• _About this exercise_
I'd like an exact copy of every line from the start of the entries below through the line containing "brown watering can: 0 -> 2", please.

-- Material provided follows --

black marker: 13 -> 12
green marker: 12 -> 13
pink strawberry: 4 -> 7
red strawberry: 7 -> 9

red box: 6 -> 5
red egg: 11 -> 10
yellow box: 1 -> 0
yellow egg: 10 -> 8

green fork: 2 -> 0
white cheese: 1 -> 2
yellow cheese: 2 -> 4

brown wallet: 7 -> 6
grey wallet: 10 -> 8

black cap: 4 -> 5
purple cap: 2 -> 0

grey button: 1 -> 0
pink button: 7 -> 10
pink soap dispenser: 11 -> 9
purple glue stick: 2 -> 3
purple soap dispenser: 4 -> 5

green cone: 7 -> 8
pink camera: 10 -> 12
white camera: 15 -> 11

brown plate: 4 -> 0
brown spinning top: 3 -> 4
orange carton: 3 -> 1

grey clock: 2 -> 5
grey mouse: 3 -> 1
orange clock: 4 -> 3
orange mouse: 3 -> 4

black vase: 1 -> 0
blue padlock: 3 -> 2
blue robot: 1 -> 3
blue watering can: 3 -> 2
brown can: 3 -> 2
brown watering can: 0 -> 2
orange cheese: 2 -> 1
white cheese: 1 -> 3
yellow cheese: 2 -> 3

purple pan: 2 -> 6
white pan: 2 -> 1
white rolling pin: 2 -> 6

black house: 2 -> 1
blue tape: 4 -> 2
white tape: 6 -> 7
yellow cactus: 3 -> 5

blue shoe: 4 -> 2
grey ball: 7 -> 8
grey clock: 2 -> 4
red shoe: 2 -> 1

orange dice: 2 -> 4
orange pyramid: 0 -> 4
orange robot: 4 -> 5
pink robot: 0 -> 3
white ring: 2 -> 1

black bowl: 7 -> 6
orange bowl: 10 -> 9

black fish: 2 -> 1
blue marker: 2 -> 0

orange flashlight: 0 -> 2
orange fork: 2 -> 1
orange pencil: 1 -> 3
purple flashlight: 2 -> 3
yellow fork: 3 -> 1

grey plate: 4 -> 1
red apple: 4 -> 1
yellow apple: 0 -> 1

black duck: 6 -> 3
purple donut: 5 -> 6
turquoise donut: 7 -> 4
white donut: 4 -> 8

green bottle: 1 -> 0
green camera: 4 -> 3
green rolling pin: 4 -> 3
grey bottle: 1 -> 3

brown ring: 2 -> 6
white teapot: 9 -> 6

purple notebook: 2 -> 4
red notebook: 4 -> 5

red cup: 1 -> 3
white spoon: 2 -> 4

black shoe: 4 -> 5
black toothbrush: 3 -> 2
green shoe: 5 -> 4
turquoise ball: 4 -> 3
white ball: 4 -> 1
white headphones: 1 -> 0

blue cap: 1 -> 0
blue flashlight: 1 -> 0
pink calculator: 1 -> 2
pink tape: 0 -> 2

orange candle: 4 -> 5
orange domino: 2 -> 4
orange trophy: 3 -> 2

-- Material provided concluded --

• _Worked solution_
black marker: 13 -> 12
green marker: 12 -> 13
pink strawberry: 4 -> 7
red strawberry: 7 -> 9

red box: 6 -> 5
red egg: 11 -> 10
yellow box: 1 -> 0
yellow egg: 10 -> 8

green fork: 2 -> 0
white cheese: 1 -> 2
yellow cheese: 2 -> 4

brown wallet: 7 -> 6
grey wallet: 10 -> 8

black cap: 4 -> 5
purple cap: 2 -> 0

grey button: 1 -> 0
pink button: 7 -> 10
pink soap dispenser: 11 -> 9
purple glue stick: 2 -> 3
purple soap dispenser: 4 -> 5

green cone: 7 -> 8
pink camera: 10 -> 12
white camera: 15 -> 11

brown plate: 4 -> 0
brown spinning top: 3 -> 4
orange carton: 3 -> 1

grey clock: 2 -> 5
grey mouse: 3 -> 1
orange clock: 4 -> 3
orange mouse: 3 -> 4

black vase: 1 -> 0
blue padlock: 3 -> 2
blue robot: 1 -> 3
blue watering can: 3 -> 2
brown can: 3 -> 2
brown watering can: 0 -> 2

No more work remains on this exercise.